• **RECORDS PROVIDED**:

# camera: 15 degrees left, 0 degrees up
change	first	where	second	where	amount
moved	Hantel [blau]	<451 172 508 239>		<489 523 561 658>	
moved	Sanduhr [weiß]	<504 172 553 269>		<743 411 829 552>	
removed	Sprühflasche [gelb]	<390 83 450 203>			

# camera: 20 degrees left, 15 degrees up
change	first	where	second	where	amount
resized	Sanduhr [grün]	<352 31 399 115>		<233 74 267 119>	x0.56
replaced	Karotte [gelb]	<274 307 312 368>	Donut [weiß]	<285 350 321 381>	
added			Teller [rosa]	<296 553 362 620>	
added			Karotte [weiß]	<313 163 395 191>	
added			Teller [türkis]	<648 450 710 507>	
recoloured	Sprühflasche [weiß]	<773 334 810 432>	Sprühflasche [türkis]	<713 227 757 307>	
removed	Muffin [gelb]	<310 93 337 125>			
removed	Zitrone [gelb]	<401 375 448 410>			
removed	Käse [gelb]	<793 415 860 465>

* * *

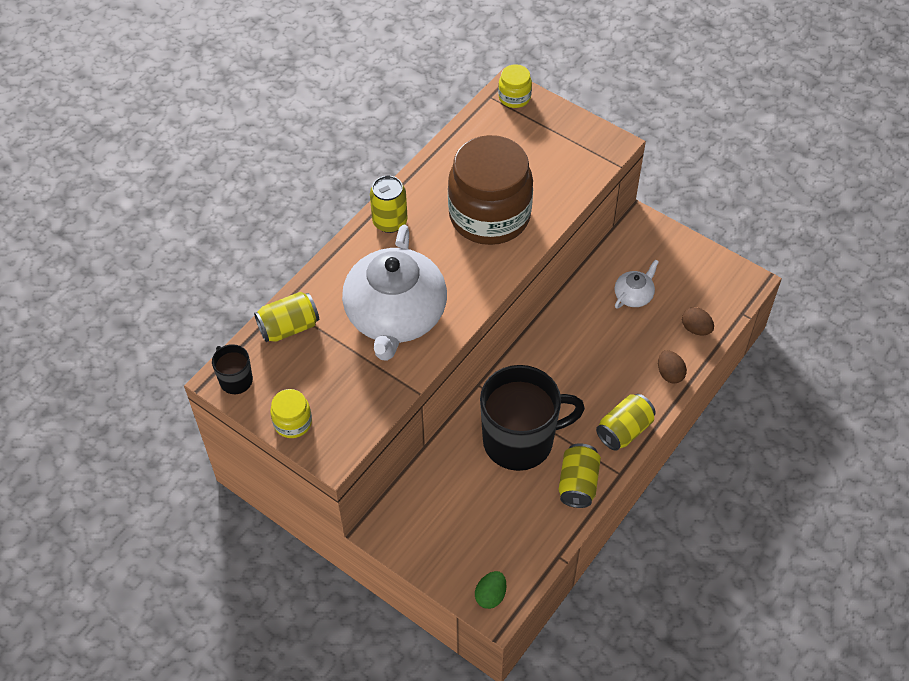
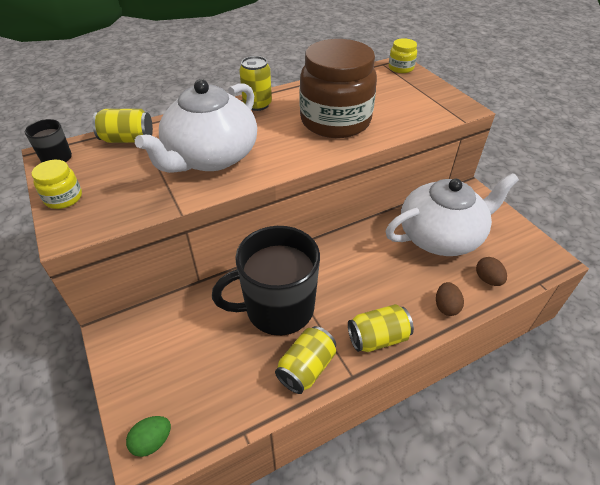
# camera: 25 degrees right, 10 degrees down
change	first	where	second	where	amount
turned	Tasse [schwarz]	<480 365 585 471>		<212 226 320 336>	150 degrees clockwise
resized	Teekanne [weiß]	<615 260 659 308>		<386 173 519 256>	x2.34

• **TASK**: Transcribe the records above exactly, beginning at the line that contains "# camera: 15 degrees left, 0 degrees up" and ending with the line that contains "411 829 552>", both included, and nothing else.

• **SOLVED EXERCISE**:
# camera: 15 degrees left, 0 degrees up
change	first	where	second	where	amount
moved	Hantel [blau]	<451 172 508 239>		<489 523 561 658>	
moved	Sanduhr [weiß]	<504 172 553 269>		<743 411 829 552>	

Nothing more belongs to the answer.